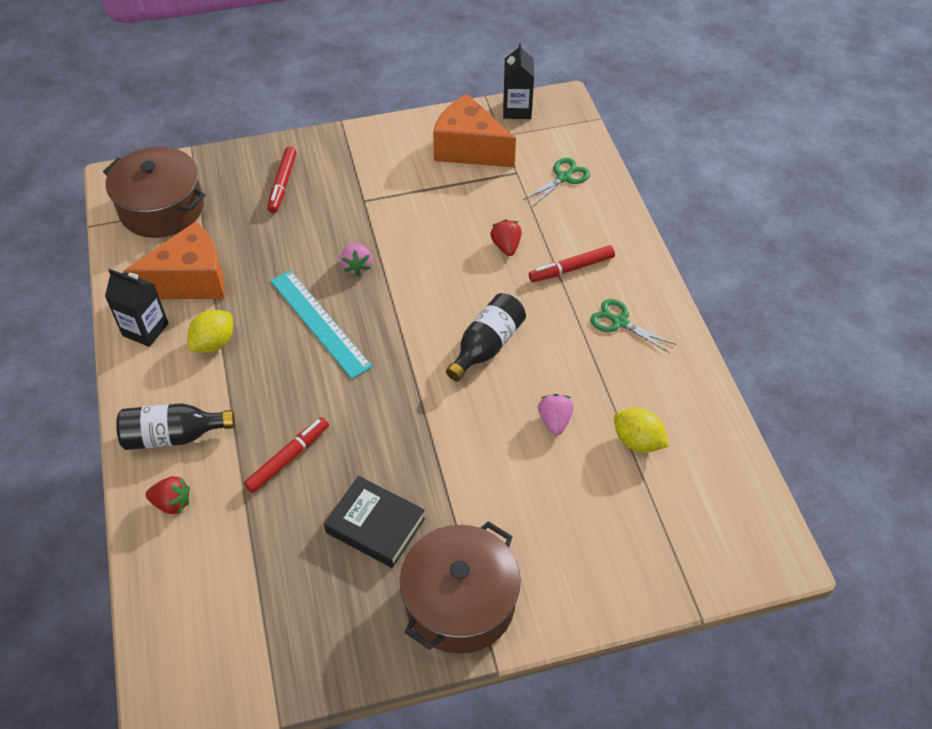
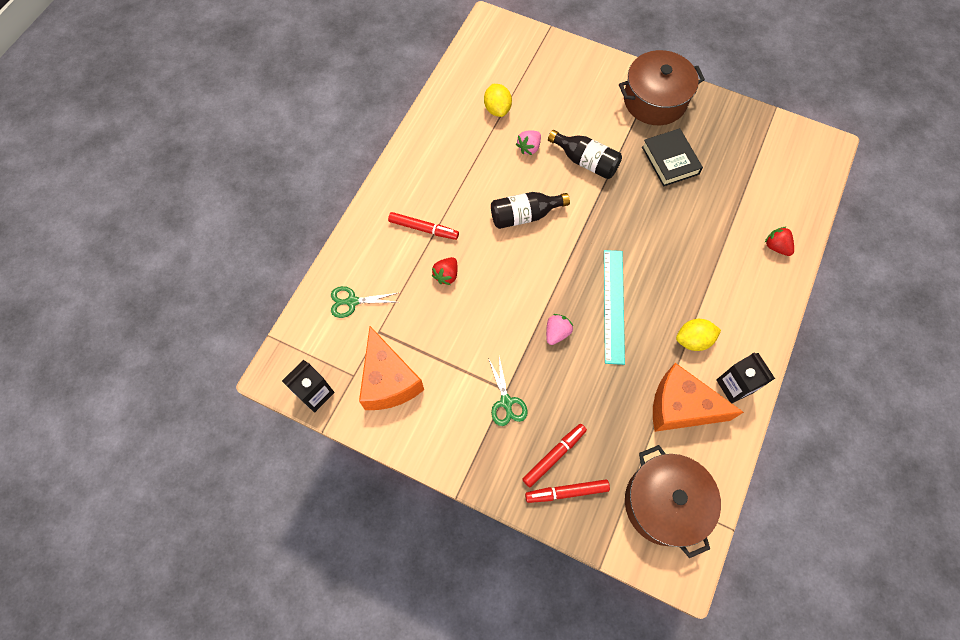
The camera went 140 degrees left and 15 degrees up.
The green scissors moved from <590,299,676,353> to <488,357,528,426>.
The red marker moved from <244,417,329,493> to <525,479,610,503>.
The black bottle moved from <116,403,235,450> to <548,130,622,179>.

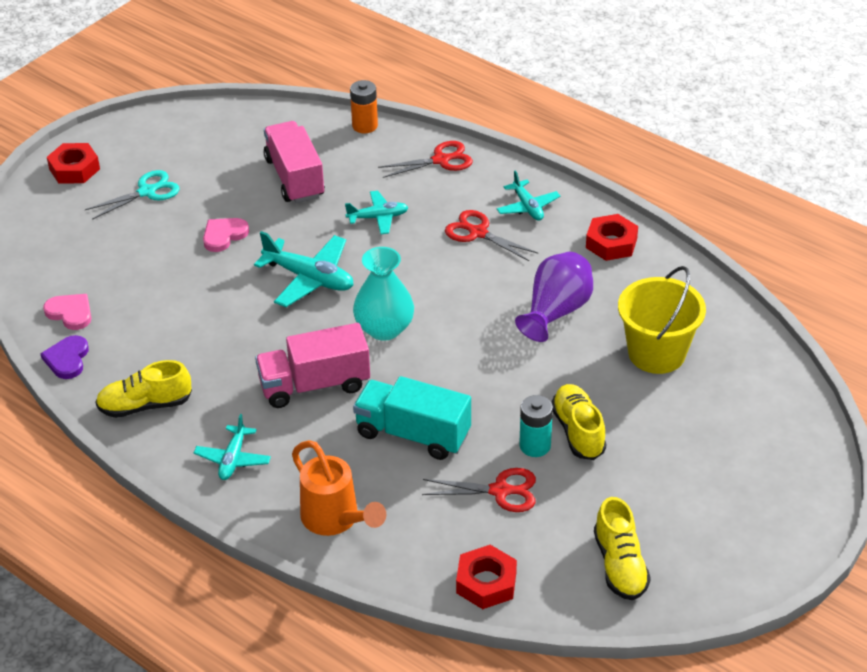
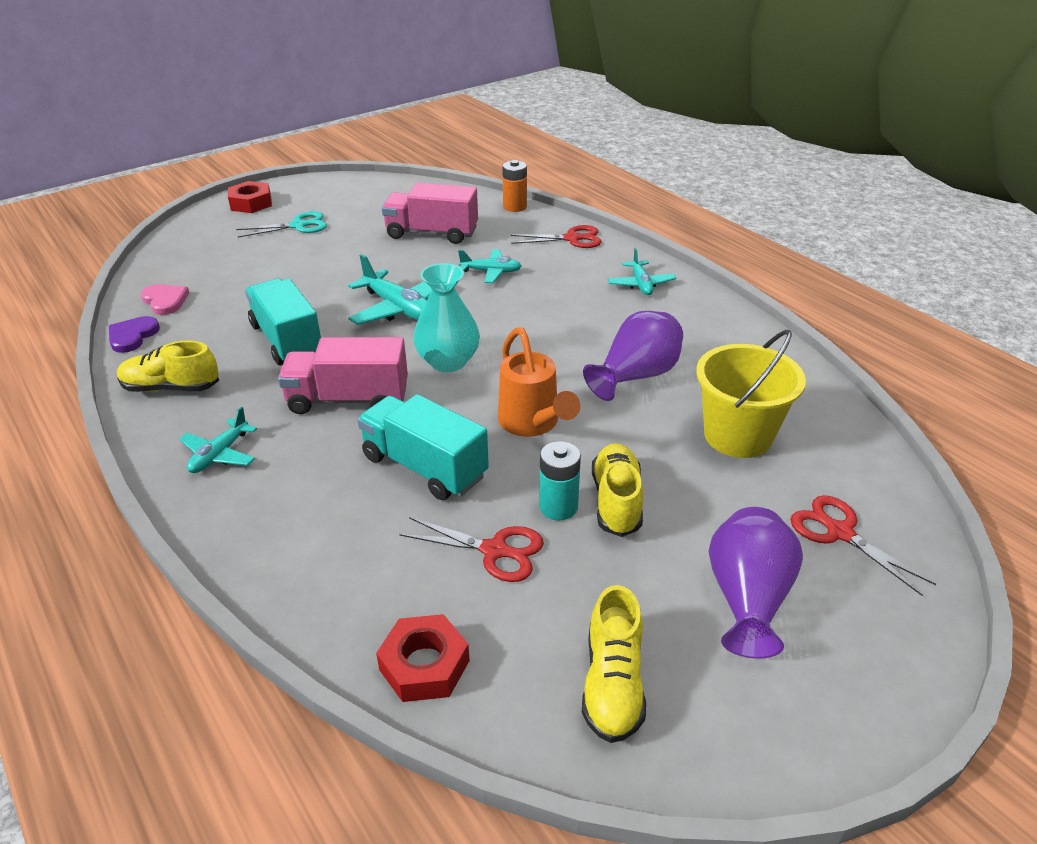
The camera went 15 degrees right and 5 degrees down.
The turquoise truck at <245,279,321,365> appeared.
The pink truck at <264,121,325,203> turned 75 degrees counterclockwise.
The orange watering can moved from <292,440,386,536> to <498,327,580,437>.
The purple vase at <709,507,803,659> appeared.
The red scissors moved from <445,210,538,261> to <790,495,936,596>.
The pink heart at <203,218,249,252> disappeared.
The red nut at <586,214,638,261> disappeared.

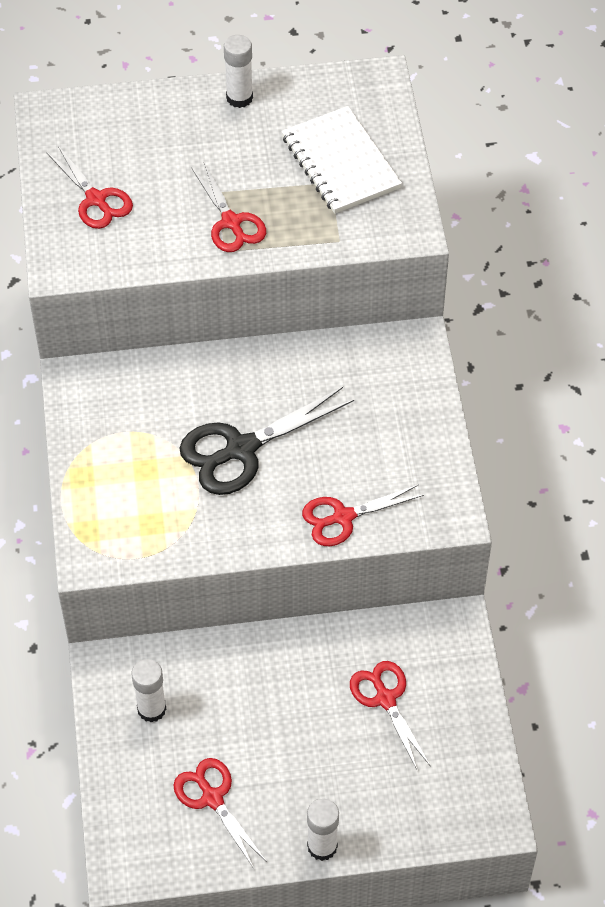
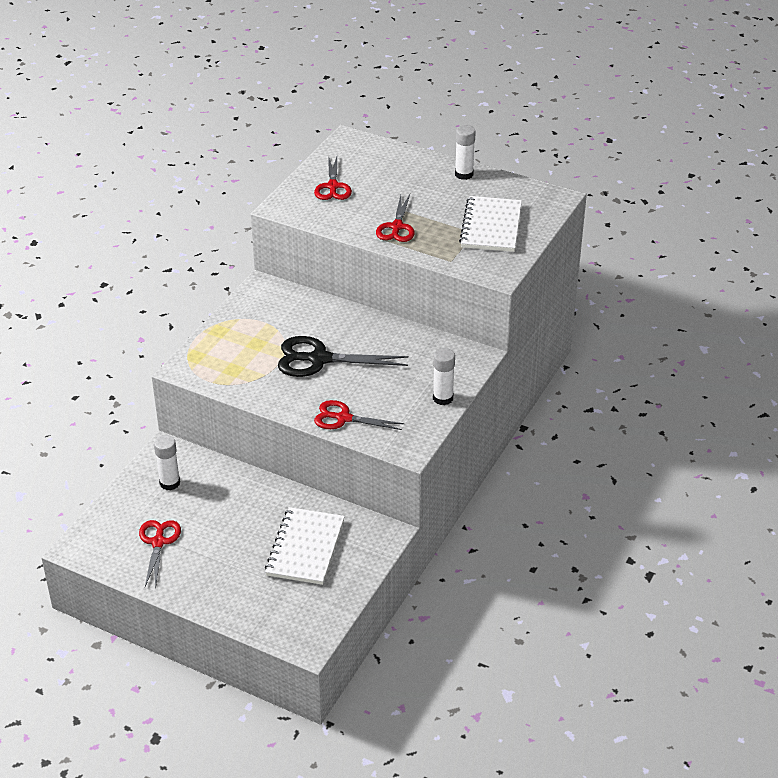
The camera went 35 degrees right and 15 degrees down.
The red scissors at <350,661,430,771> was replaced by the white notebook at <265,507,345,585>.
The white glue stick moved from <307,799,339,861> to <433,348,455,405>.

....

**About this exercise**: No pictures belong in the output. Restate word for word only the lines from the one containing "The black bottle" to the end of the entries above.

**Result for this exercise**:
The black bottle moved from <116,403,235,450> to <548,130,622,179>.

The camera went 15 degrees right and 5 degrees down.
The turquoise truck at <245,279,321,365> appeared.
The pink truck at <264,121,325,203> turned 75 degrees counterclockwise.
The orange watering can moved from <292,440,386,536> to <498,327,580,437>.
The purple vase at <709,507,803,659> appeared.
The red scissors moved from <445,210,538,261> to <790,495,936,596>.
The pink heart at <203,218,249,252> disappeared.
The red nut at <586,214,638,261> disappeared.

The camera went 35 degrees right and 15 degrees down.
The red scissors at <350,661,430,771> was replaced by the white notebook at <265,507,345,585>.
The white glue stick moved from <307,799,339,861> to <433,348,455,405>.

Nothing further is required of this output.